(Items from a dataset)
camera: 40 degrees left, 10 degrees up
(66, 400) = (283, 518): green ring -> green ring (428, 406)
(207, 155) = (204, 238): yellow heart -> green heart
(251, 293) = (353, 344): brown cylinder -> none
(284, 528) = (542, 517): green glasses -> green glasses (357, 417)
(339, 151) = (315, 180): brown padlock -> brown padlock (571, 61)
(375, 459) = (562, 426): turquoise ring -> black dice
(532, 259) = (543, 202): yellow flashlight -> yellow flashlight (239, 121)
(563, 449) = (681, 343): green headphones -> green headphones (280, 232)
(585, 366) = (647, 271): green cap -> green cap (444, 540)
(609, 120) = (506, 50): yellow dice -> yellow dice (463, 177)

• **Prompt**
Throughout the records above, find the lines in which the word "dice" appears and return them.

• **Result below**
(375, 459) = (562, 426): turquoise ring -> black dice
(609, 120) = (506, 50): yellow dice -> yellow dice (463, 177)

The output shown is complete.